§ EXERCISE OBJECTIVE
All records below are to be set down exactly, each character intact.

§ Scene edit records
################

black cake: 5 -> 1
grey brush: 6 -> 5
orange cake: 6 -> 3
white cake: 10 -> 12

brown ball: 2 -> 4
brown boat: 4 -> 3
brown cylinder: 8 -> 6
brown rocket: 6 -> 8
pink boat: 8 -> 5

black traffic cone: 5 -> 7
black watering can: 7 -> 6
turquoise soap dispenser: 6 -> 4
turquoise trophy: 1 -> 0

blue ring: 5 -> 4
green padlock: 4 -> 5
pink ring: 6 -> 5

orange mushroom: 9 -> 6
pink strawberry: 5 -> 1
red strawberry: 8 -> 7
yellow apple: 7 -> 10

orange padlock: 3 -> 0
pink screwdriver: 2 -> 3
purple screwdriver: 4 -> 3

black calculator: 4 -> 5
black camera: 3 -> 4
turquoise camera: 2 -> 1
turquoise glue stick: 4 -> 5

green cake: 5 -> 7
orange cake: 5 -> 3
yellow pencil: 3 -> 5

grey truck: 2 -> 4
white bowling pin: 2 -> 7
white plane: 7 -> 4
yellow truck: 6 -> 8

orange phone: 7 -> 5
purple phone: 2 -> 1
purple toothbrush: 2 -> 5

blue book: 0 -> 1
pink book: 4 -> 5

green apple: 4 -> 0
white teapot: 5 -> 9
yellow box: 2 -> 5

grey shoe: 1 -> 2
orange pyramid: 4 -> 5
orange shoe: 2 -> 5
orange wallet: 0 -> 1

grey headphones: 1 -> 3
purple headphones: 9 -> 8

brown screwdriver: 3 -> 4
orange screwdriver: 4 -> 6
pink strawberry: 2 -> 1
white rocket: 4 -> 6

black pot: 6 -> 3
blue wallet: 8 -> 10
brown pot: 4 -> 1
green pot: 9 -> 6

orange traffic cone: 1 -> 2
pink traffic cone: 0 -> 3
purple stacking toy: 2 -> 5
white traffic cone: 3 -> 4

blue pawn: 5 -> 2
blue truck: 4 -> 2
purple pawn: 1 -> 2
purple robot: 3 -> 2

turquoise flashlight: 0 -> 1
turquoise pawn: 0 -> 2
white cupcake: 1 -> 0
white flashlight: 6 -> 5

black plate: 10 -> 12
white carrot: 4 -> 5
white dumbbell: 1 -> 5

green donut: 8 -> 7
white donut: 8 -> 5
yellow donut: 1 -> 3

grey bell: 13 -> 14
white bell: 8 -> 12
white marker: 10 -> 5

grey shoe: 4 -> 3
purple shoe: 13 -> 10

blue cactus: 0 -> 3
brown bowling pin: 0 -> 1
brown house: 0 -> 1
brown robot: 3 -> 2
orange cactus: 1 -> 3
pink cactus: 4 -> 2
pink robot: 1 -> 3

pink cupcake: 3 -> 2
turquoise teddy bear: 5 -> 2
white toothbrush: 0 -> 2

################

§ WORKED SOLUTION
black cake: 5 -> 1
grey brush: 6 -> 5
orange cake: 6 -> 3
white cake: 10 -> 12

brown ball: 2 -> 4
brown boat: 4 -> 3
brown cylinder: 8 -> 6
brown rocket: 6 -> 8
pink boat: 8 -> 5

black traffic cone: 5 -> 7
black watering can: 7 -> 6
turquoise soap dispenser: 6 -> 4
turquoise trophy: 1 -> 0

blue ring: 5 -> 4
green padlock: 4 -> 5
pink ring: 6 -> 5

orange mushroom: 9 -> 6
pink strawberry: 5 -> 1
red strawberry: 8 -> 7
yellow apple: 7 -> 10

orange padlock: 3 -> 0
pink screwdriver: 2 -> 3
purple screwdriver: 4 -> 3

black calculator: 4 -> 5
black camera: 3 -> 4
turquoise camera: 2 -> 1
turquoise glue stick: 4 -> 5

green cake: 5 -> 7
orange cake: 5 -> 3
yellow pencil: 3 -> 5

grey truck: 2 -> 4
white bowling pin: 2 -> 7
white plane: 7 -> 4
yellow truck: 6 -> 8

orange phone: 7 -> 5
purple phone: 2 -> 1
purple toothbrush: 2 -> 5

blue book: 0 -> 1
pink book: 4 -> 5

green apple: 4 -> 0
white teapot: 5 -> 9
yellow box: 2 -> 5

grey shoe: 1 -> 2
orange pyramid: 4 -> 5
orange shoe: 2 -> 5
orange wallet: 0 -> 1

grey headphones: 1 -> 3
purple headphones: 9 -> 8

brown screwdriver: 3 -> 4
orange screwdriver: 4 -> 6
pink strawberry: 2 -> 1
white rocket: 4 -> 6

black pot: 6 -> 3
blue wallet: 8 -> 10
brown pot: 4 -> 1
green pot: 9 -> 6

orange traffic cone: 1 -> 2
pink traffic cone: 0 -> 3
purple stacking toy: 2 -> 5
white traffic cone: 3 -> 4

blue pawn: 5 -> 2
blue truck: 4 -> 2
purple pawn: 1 -> 2
purple robot: 3 -> 2

turquoise flashlight: 0 -> 1
turquoise pawn: 0 -> 2
white cupcake: 1 -> 0
white flashlight: 6 -> 5

black plate: 10 -> 12
white carrot: 4 -> 5
white dumbbell: 1 -> 5

green donut: 8 -> 7
white donut: 8 -> 5
yellow donut: 1 -> 3

grey bell: 13 -> 14
white bell: 8 -> 12
white marker: 10 -> 5

grey shoe: 4 -> 3
purple shoe: 13 -> 10

blue cactus: 0 -> 3
brown bowling pin: 0 -> 1
brown house: 0 -> 1
brown robot: 3 -> 2
orange cactus: 1 -> 3
pink cactus: 4 -> 2
pink robot: 1 -> 3

pink cupcake: 3 -> 2
turquoise teddy bear: 5 -> 2
white toothbrush: 0 -> 2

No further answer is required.